Top of Data in this exercise

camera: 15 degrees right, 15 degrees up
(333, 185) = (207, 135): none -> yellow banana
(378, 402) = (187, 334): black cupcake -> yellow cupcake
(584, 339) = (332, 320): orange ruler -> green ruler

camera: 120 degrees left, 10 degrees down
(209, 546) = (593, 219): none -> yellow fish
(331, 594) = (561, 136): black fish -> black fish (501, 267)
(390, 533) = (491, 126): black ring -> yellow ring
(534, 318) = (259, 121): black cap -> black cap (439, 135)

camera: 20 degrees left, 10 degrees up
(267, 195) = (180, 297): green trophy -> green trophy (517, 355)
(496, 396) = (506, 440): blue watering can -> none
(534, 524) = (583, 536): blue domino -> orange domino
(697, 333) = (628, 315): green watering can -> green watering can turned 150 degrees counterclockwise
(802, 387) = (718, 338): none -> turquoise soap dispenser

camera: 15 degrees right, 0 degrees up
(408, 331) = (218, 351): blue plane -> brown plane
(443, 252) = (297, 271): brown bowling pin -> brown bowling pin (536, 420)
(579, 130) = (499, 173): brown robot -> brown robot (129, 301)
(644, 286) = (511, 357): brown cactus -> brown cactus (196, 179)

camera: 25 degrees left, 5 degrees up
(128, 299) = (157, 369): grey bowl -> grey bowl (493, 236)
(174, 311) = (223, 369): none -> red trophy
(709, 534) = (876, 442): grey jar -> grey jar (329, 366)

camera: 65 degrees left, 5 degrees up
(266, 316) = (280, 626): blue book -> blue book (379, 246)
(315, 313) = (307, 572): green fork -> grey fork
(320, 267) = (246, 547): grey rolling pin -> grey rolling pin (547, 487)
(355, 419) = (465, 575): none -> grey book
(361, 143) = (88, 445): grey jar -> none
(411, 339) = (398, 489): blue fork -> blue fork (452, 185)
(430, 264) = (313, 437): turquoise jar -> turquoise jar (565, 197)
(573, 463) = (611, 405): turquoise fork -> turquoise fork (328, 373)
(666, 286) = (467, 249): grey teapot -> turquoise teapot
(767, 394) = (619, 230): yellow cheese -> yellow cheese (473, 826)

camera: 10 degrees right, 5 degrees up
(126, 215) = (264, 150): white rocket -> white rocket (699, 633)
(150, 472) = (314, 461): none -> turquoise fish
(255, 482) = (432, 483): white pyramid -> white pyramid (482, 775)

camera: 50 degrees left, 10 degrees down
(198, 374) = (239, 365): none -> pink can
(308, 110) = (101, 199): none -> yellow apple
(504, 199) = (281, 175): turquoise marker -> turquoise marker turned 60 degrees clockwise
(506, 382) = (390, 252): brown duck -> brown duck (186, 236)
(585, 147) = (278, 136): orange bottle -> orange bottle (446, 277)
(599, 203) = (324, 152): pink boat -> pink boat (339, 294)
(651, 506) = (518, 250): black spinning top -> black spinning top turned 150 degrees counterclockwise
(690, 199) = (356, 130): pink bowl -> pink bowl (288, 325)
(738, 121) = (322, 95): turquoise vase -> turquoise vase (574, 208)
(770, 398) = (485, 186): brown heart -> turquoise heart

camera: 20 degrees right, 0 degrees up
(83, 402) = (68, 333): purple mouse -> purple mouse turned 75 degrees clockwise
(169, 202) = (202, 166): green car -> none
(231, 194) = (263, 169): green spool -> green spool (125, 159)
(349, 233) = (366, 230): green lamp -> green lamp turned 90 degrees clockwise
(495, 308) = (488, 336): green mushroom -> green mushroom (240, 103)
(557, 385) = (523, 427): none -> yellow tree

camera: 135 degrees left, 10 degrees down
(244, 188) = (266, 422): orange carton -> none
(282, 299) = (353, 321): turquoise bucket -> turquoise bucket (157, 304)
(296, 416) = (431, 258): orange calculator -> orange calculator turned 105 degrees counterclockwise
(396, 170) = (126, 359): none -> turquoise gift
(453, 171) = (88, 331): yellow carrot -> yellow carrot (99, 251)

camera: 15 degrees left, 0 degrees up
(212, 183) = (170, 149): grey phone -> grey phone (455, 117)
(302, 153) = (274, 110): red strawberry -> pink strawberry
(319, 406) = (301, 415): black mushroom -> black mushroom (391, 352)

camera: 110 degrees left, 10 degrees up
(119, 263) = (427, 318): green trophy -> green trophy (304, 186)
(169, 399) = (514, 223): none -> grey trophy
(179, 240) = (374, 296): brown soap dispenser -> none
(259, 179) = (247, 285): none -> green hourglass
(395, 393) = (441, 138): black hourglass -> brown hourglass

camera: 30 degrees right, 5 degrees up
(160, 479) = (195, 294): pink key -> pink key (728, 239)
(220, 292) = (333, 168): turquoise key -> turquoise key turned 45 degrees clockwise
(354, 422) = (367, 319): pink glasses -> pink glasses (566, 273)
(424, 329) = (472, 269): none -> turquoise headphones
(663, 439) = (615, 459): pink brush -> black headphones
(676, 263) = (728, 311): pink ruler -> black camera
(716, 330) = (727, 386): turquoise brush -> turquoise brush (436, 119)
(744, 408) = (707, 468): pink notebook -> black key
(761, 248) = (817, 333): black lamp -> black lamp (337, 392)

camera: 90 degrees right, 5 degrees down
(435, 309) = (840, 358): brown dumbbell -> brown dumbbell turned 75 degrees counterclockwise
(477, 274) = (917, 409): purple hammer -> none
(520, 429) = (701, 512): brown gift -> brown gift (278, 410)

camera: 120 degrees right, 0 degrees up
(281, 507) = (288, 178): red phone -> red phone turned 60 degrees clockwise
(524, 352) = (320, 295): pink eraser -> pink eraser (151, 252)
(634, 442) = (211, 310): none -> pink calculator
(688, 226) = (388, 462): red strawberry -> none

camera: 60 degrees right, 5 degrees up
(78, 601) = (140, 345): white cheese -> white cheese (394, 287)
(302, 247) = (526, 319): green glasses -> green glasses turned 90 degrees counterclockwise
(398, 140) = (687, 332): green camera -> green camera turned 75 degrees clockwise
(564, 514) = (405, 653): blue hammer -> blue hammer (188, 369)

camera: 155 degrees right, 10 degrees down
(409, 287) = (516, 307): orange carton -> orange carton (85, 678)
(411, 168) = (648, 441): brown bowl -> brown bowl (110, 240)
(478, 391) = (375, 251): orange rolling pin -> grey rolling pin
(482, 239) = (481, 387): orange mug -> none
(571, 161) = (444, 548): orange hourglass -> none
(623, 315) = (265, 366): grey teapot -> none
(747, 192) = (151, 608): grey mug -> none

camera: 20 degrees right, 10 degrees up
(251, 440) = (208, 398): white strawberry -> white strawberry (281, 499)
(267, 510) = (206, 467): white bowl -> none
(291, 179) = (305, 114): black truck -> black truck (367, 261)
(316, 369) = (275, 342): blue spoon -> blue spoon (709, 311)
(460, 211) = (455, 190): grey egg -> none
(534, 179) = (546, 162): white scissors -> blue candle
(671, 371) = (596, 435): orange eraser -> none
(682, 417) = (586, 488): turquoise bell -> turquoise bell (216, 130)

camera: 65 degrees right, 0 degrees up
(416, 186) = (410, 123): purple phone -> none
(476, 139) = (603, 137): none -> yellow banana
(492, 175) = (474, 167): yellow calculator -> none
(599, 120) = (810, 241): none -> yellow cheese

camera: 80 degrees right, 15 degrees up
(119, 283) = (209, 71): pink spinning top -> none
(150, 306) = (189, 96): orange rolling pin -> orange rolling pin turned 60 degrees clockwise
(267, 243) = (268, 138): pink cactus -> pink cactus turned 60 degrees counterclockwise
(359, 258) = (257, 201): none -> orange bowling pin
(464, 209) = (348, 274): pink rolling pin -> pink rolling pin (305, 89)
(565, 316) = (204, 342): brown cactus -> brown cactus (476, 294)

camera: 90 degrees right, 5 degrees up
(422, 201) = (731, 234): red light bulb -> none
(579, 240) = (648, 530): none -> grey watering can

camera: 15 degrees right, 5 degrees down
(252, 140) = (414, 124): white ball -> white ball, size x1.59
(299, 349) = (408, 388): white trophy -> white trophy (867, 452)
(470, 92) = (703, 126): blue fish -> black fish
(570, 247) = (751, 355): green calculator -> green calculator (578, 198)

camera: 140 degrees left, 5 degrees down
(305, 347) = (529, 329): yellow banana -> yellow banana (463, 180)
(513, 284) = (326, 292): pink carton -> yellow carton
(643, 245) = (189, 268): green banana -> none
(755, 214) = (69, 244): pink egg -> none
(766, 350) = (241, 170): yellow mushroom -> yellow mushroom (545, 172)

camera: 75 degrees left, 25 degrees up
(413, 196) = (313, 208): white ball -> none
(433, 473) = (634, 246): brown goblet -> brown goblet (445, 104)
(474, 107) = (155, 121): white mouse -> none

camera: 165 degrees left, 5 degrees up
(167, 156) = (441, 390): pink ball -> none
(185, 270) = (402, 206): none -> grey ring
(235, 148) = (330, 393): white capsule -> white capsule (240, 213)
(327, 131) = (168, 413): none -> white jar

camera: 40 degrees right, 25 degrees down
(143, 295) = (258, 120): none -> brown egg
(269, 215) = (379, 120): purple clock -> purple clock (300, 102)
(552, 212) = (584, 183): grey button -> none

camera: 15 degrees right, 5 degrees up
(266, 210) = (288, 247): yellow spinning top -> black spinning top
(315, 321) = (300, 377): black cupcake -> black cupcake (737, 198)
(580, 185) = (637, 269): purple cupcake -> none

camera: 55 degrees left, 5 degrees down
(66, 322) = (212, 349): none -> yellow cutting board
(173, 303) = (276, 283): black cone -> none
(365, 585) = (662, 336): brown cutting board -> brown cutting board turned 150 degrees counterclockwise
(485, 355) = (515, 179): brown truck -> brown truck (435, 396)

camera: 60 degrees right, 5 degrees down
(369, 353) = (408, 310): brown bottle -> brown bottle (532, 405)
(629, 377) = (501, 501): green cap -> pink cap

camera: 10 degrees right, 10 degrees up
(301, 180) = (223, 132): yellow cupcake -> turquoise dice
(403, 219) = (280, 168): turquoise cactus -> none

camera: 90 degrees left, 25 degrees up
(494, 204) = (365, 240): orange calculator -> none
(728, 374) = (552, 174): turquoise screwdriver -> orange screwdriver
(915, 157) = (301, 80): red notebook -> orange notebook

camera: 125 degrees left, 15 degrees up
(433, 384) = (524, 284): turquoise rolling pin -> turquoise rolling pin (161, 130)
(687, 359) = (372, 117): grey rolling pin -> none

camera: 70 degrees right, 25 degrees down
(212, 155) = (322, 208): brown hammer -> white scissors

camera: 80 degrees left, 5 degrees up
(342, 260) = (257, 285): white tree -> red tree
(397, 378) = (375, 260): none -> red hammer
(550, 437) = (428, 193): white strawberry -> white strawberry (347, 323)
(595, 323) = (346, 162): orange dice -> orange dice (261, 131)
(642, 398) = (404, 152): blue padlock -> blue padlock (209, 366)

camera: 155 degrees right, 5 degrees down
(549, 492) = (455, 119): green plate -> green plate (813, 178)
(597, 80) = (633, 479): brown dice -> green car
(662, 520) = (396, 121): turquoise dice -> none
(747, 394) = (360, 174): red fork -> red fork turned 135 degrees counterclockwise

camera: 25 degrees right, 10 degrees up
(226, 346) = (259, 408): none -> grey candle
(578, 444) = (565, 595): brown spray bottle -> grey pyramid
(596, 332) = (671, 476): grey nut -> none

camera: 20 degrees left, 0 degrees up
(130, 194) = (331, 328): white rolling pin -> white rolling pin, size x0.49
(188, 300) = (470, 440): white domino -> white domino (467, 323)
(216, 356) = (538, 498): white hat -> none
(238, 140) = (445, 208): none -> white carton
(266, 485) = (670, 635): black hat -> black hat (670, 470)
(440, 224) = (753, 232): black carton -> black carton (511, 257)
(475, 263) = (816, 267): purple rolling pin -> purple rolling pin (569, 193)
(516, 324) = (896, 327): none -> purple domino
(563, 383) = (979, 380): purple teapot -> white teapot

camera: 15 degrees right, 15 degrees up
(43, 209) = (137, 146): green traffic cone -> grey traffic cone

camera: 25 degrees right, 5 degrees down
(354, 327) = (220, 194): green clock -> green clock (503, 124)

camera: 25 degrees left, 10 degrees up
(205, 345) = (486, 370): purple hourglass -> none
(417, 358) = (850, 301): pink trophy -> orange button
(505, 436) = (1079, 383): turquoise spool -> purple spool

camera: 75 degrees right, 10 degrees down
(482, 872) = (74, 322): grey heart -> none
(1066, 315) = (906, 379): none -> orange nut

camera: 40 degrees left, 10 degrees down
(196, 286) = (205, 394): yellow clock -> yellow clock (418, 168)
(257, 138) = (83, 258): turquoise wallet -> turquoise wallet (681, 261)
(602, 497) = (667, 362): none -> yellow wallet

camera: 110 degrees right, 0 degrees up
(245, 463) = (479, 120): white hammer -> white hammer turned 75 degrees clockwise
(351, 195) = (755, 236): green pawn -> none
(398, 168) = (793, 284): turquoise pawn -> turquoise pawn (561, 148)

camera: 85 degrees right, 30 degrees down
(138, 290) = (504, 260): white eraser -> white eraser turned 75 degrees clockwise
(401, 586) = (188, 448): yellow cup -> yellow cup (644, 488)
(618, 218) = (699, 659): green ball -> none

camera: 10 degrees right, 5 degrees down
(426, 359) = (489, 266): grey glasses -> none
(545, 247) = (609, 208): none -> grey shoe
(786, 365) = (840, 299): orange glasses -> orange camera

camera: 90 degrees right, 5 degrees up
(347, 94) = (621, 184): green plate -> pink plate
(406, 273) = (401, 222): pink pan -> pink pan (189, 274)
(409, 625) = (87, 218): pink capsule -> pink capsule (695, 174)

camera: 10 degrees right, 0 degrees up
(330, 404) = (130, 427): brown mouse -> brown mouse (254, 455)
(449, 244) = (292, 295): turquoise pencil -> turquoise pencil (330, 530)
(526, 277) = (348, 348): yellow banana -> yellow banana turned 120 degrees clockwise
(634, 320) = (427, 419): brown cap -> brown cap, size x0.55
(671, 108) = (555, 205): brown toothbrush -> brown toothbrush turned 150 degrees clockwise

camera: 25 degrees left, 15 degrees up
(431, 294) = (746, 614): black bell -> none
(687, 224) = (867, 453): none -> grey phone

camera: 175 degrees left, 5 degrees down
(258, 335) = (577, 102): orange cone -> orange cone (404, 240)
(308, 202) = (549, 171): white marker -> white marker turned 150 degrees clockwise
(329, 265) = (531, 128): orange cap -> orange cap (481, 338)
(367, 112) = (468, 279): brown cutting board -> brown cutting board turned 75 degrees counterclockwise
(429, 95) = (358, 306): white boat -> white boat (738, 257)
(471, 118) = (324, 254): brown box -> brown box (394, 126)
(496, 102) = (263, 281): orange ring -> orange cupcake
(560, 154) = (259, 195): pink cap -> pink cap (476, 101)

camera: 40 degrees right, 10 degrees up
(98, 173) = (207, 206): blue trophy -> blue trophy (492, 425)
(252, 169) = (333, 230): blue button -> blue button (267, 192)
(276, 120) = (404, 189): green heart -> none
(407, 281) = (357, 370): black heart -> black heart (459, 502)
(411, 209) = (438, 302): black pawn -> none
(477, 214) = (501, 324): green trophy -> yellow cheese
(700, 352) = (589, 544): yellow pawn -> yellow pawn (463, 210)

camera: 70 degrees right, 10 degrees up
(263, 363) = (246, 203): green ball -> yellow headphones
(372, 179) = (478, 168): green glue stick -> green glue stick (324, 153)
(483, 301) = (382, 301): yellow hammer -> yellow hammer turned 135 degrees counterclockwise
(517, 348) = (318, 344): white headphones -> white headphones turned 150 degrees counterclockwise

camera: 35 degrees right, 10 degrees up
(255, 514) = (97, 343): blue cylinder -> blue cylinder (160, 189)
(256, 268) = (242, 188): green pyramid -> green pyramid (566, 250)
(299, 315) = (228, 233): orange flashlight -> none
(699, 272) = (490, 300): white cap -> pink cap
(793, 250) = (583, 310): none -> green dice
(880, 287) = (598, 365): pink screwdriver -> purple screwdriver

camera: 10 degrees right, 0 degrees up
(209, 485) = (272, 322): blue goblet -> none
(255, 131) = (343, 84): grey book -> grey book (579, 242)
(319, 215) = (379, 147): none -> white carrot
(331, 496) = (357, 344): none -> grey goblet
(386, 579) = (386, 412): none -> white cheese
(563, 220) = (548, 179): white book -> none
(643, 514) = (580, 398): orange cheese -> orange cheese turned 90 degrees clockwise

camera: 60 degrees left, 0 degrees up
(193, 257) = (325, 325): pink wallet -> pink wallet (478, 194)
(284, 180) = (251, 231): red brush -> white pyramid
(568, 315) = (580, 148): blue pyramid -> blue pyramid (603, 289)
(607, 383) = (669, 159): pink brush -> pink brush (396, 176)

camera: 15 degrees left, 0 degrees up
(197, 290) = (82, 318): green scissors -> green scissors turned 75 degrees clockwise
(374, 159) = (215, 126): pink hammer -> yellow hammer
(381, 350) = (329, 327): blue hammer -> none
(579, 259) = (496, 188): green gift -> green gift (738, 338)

Bottom of Data in this exercise

» Task objective
The lines to extract from the data above begin with the line containing "(433, 473) = (634, 246): brown" and end with the line containing "(173, 303) = (276, 283): black cone -> none". Extract them exactly, including both.

» Result of the exercise
(433, 473) = (634, 246): brown goblet -> brown goblet (445, 104)
(474, 107) = (155, 121): white mouse -> none

camera: 165 degrees left, 5 degrees up
(167, 156) = (441, 390): pink ball -> none
(185, 270) = (402, 206): none -> grey ring
(235, 148) = (330, 393): white capsule -> white capsule (240, 213)
(327, 131) = (168, 413): none -> white jar

camera: 40 degrees right, 25 degrees down
(143, 295) = (258, 120): none -> brown egg
(269, 215) = (379, 120): purple clock -> purple clock (300, 102)
(552, 212) = (584, 183): grey button -> none

camera: 15 degrees right, 5 degrees up
(266, 210) = (288, 247): yellow spinning top -> black spinning top
(315, 321) = (300, 377): black cupcake -> black cupcake (737, 198)
(580, 185) = (637, 269): purple cupcake -> none

camera: 55 degrees left, 5 degrees down
(66, 322) = (212, 349): none -> yellow cutting board
(173, 303) = (276, 283): black cone -> none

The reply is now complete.